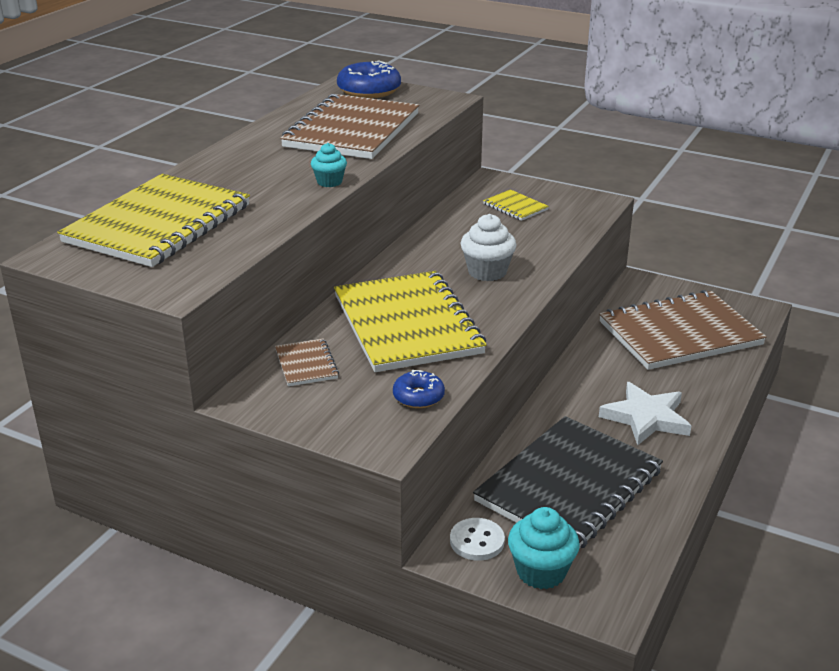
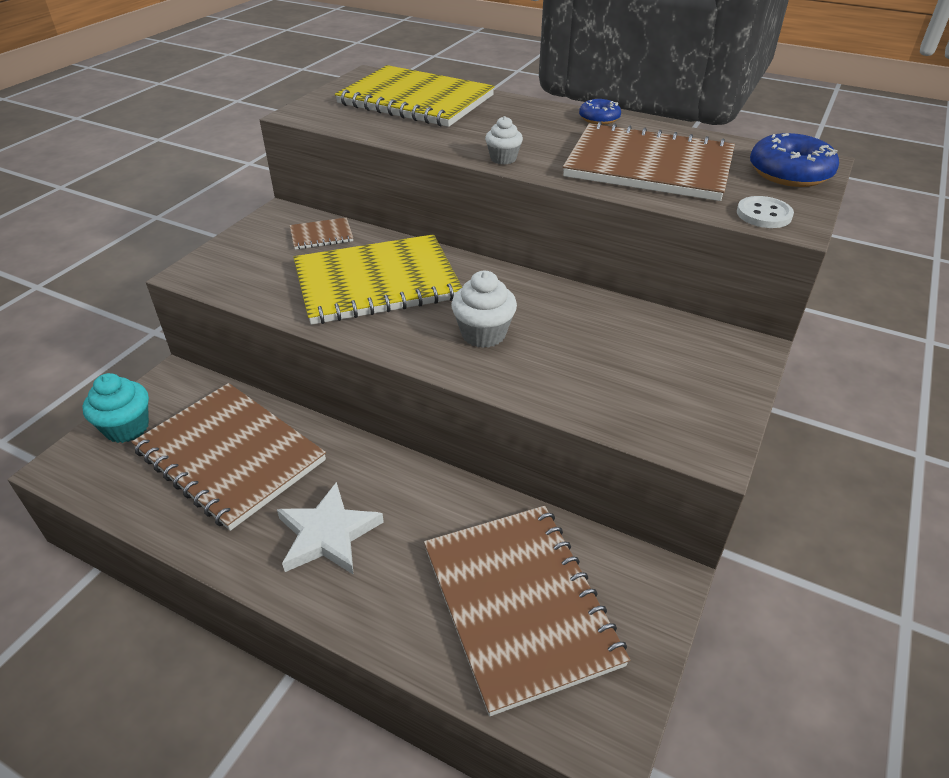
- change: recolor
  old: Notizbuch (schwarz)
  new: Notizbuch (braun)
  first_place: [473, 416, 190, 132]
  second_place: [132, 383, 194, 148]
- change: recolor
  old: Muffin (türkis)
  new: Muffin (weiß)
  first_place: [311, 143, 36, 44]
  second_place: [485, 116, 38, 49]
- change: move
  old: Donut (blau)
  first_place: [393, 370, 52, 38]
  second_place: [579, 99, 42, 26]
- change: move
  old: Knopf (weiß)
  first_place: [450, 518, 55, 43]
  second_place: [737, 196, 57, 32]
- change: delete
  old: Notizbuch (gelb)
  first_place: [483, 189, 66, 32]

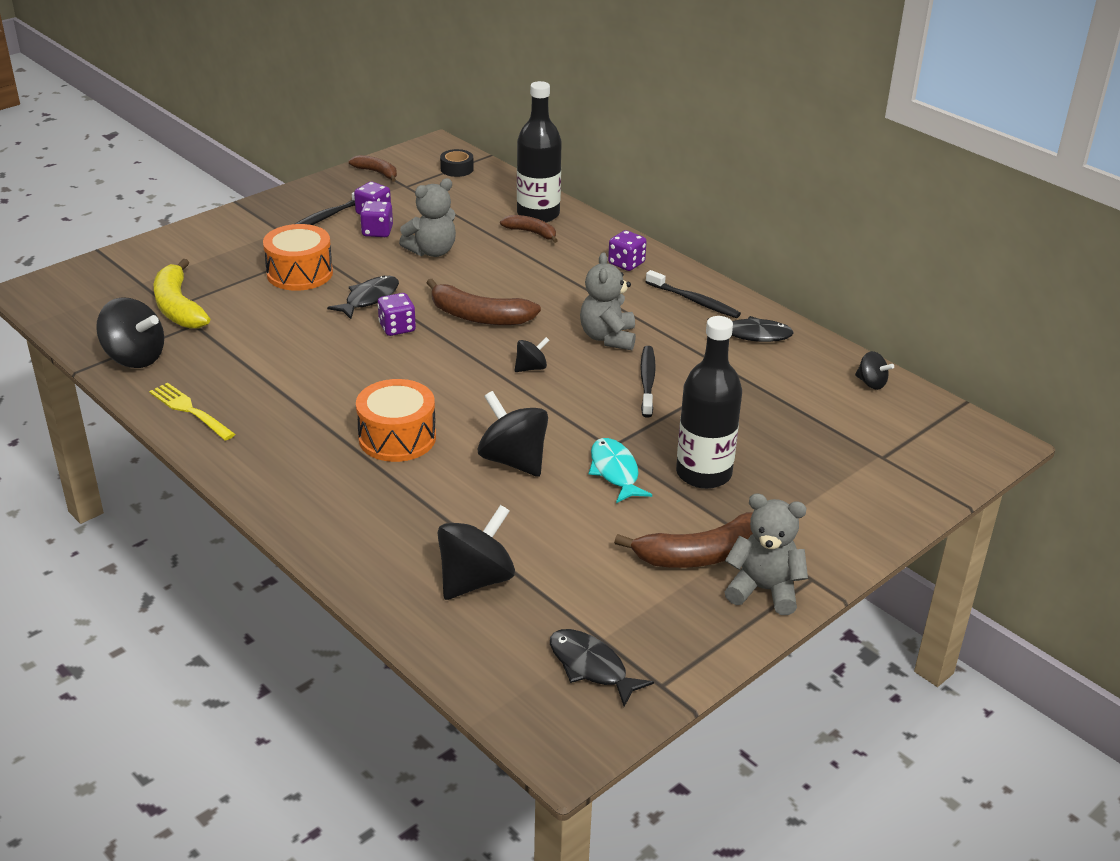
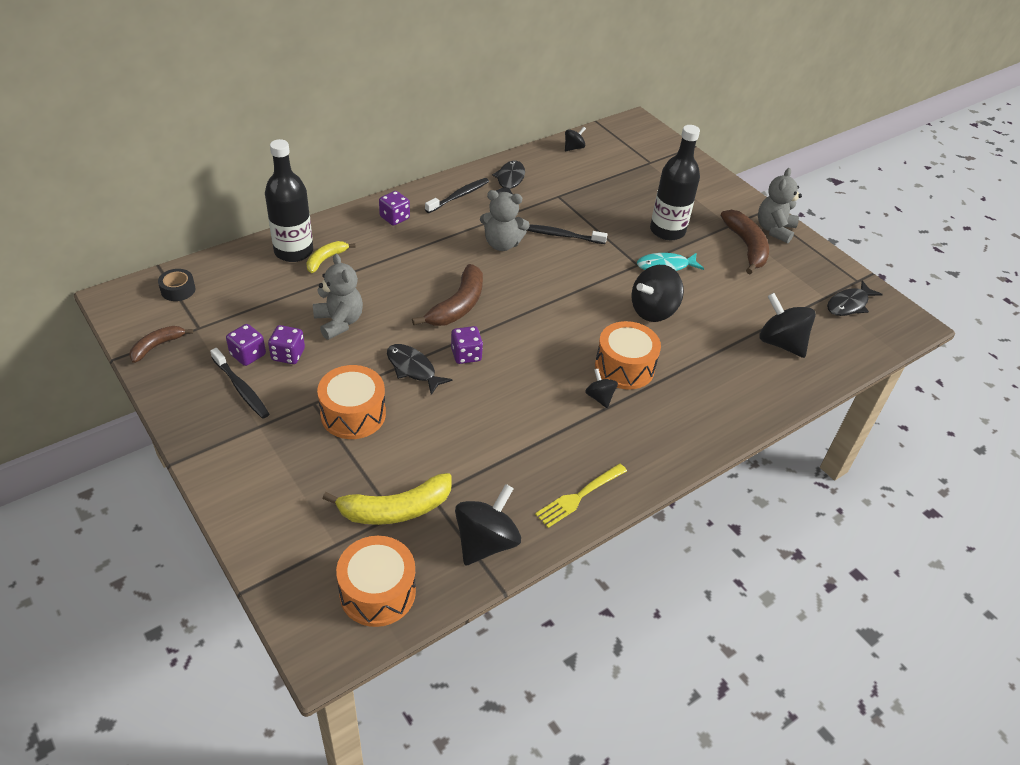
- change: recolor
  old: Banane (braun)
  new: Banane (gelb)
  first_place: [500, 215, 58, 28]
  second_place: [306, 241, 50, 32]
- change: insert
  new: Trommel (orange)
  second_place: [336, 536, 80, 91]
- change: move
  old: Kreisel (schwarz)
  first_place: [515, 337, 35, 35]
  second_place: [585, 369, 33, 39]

---*---

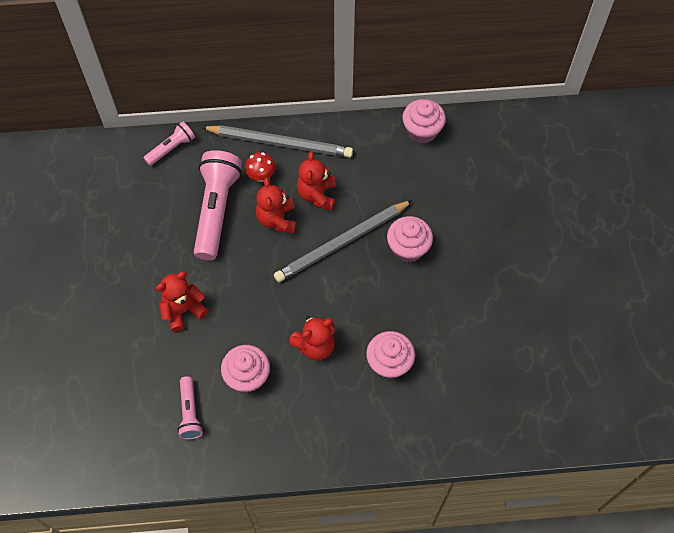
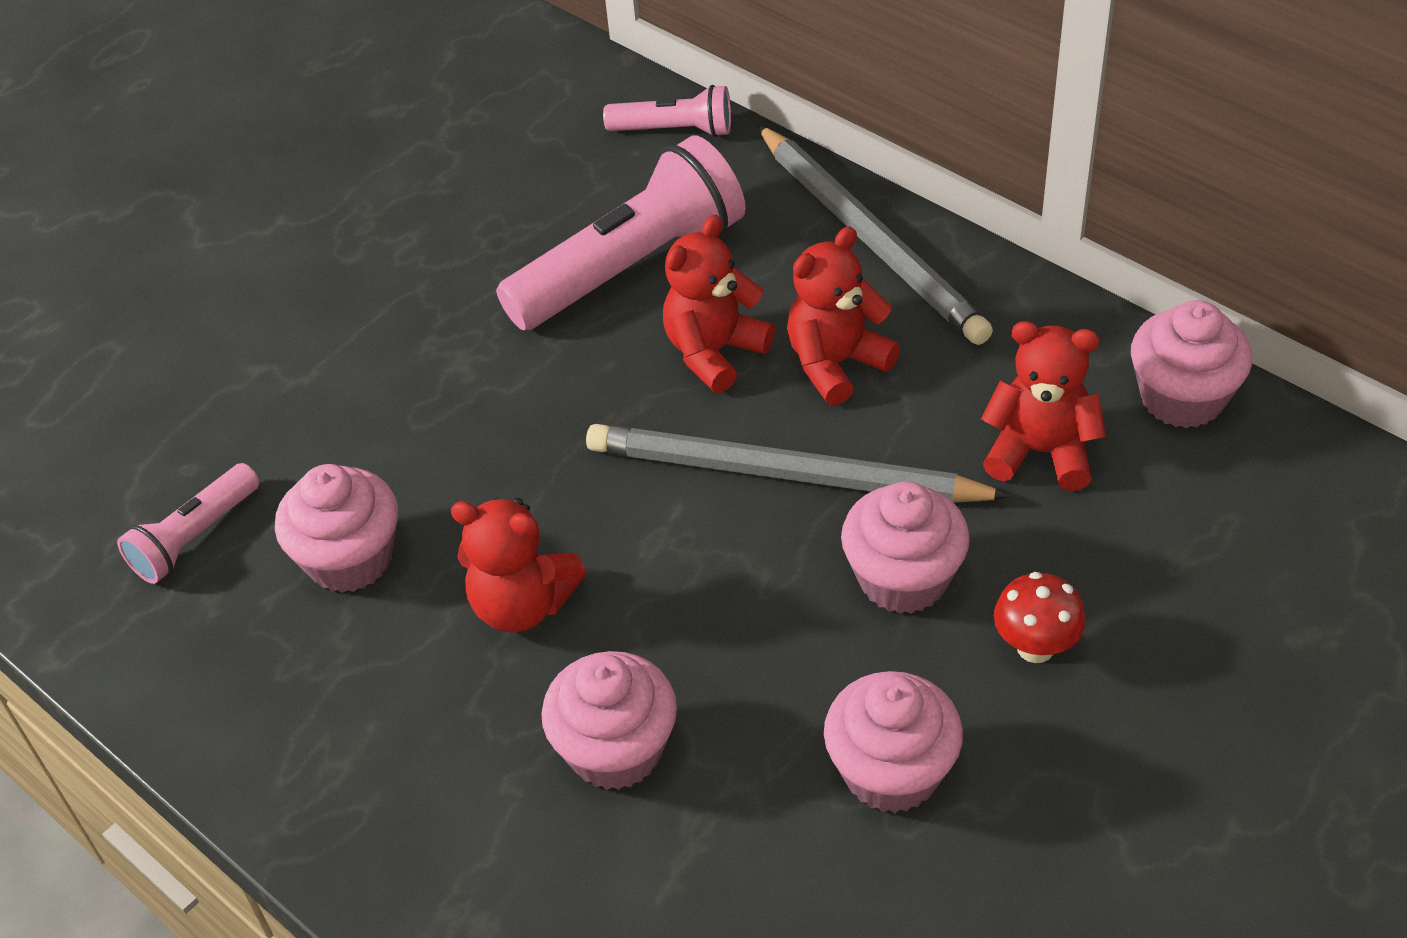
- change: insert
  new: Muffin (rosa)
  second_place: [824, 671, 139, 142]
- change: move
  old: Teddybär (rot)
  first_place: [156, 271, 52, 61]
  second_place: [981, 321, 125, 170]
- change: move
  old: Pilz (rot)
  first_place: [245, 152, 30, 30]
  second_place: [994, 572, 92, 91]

---*---

[Work request]
Throughout the listing, how many lines contain the string "Notizbuch"? Give the number on its own.

[Output below]
3